Start of Block

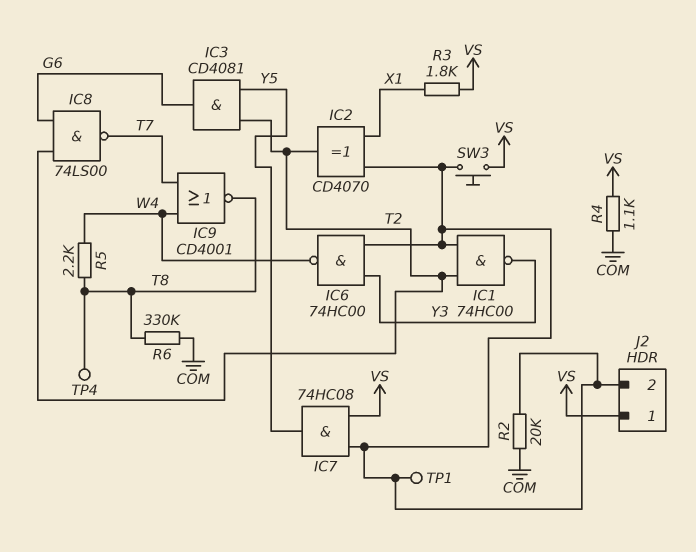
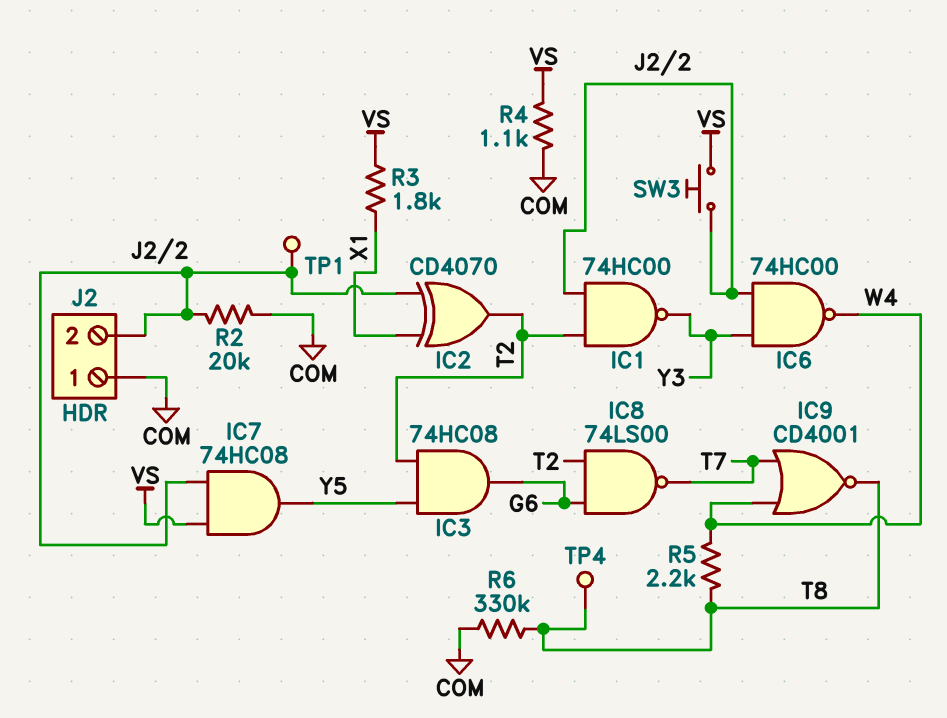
IC3: AND CD4081 (in T2, in Y5, out G6) -> AND 74HC08 (in T2, in Y5, out G6)
J2 pin 1: VS -> COM

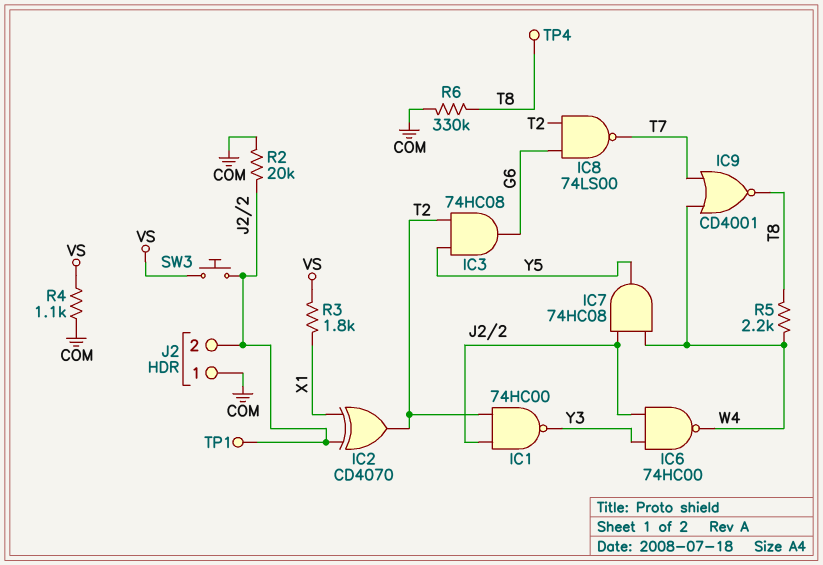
IC7: AND 74HC08 (in J2/2, in VS, out Y5) -> AND 74HC08 (in J2/2, in W4, out Y5)

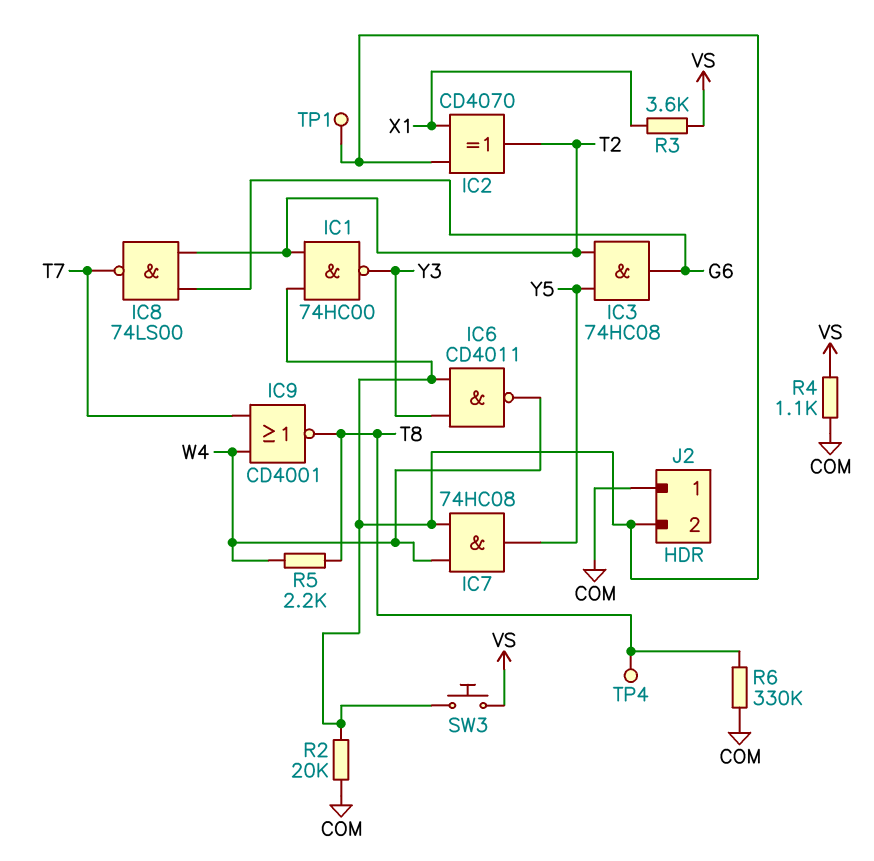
IC6: NAND 74HC00 (in J2/2, in Y3, out W4) -> NAND CD4011 (in J2/2, in Y3, out W4)
R3: 1.8k (VS, X1) -> 3.6k (VS, X1)

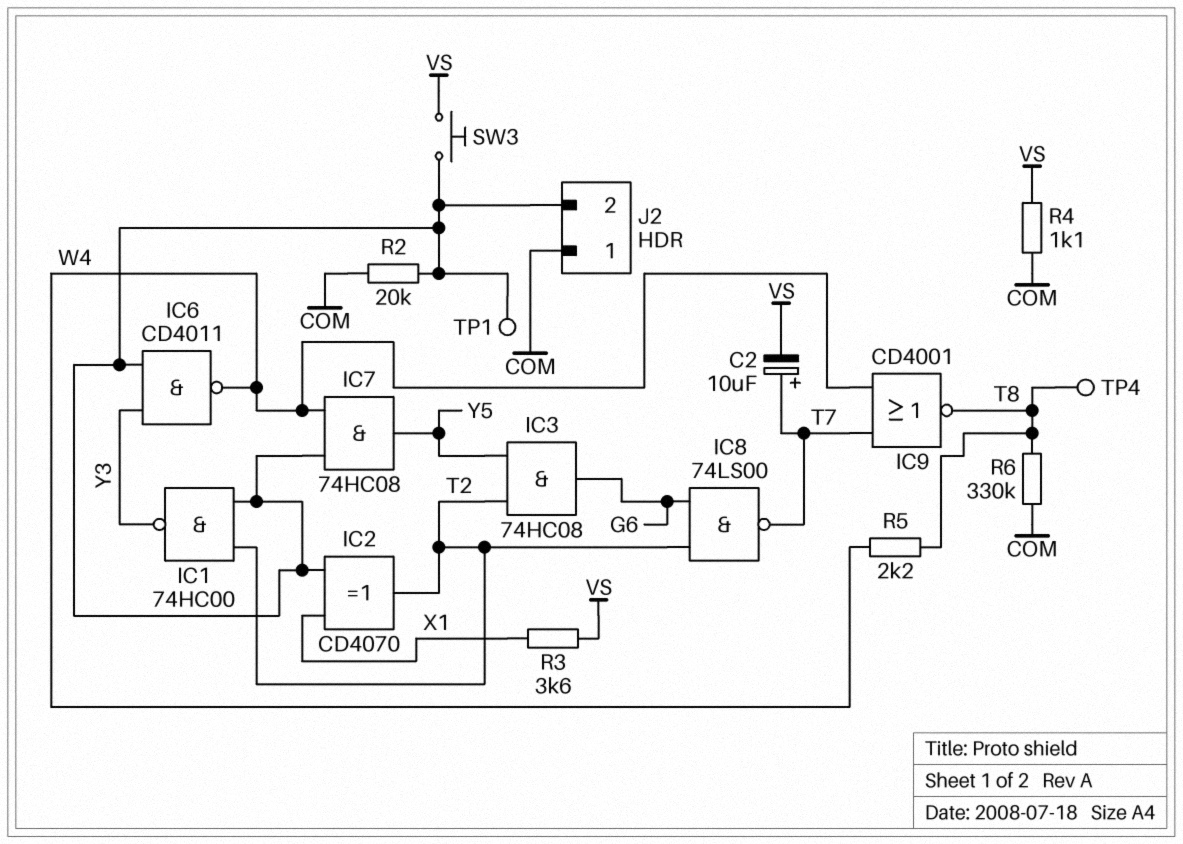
C2: none -> 10uF (plus T7, minus VS)

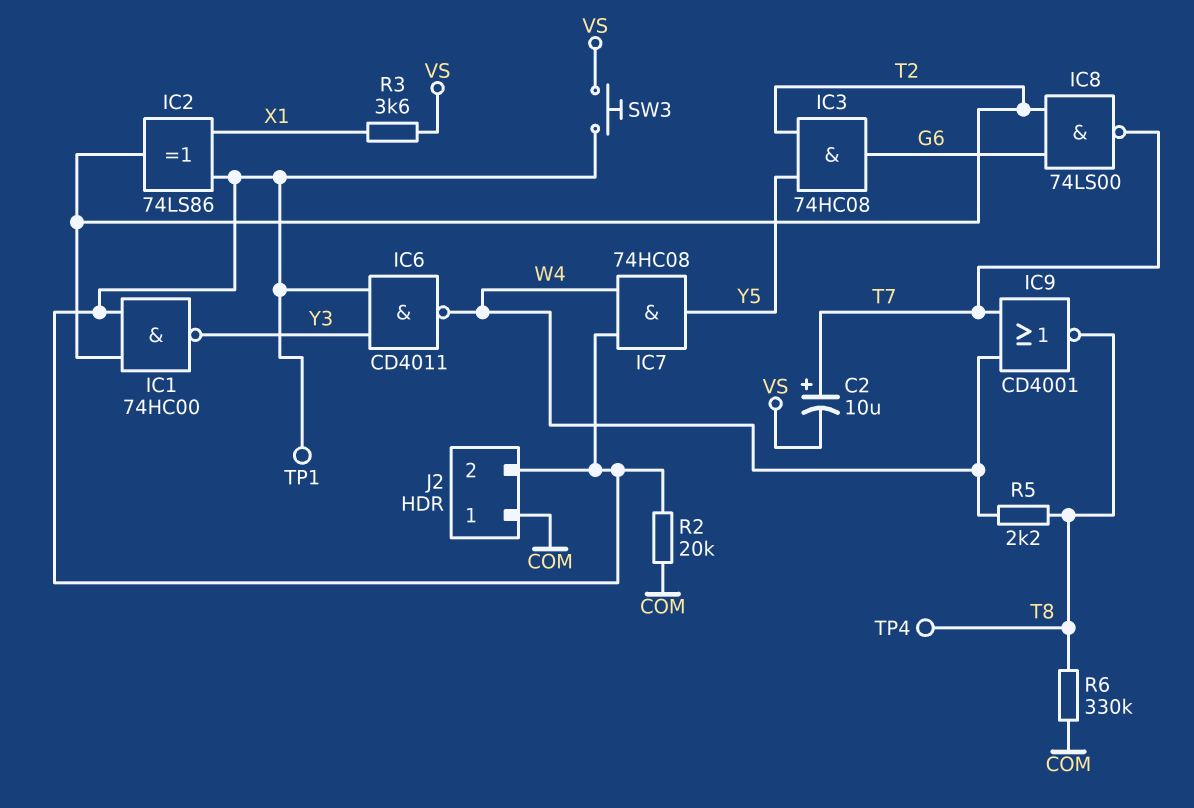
IC2: XOR CD4070 (in J2/2, in X1, out T2) -> XOR 74LS86 (in J2/2, in X1, out T2)
R4: 1.1k (COM, VS) -> none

End of Block

Wherever an image sits in the data, omit it; everything else must be copied exactly.

IC3: AND CD4081 (in T2, in Y5, out G6) -> AND 74HC08 (in T2, in Y5, out G6)
J2 pin 1: VS -> COM

IC7: AND 74HC08 (in J2/2, in VS, out Y5) -> AND 74HC08 (in J2/2, in W4, out Y5)

IC6: NAND 74HC00 (in J2/2, in Y3, out W4) -> NAND CD4011 (in J2/2, in Y3, out W4)
R3: 1.8k (VS, X1) -> 3.6k (VS, X1)

C2: none -> 10uF (plus T7, minus VS)

IC2: XOR CD4070 (in J2/2, in X1, out T2) -> XOR 74LS86 (in J2/2, in X1, out T2)
R4: 1.1k (COM, VS) -> none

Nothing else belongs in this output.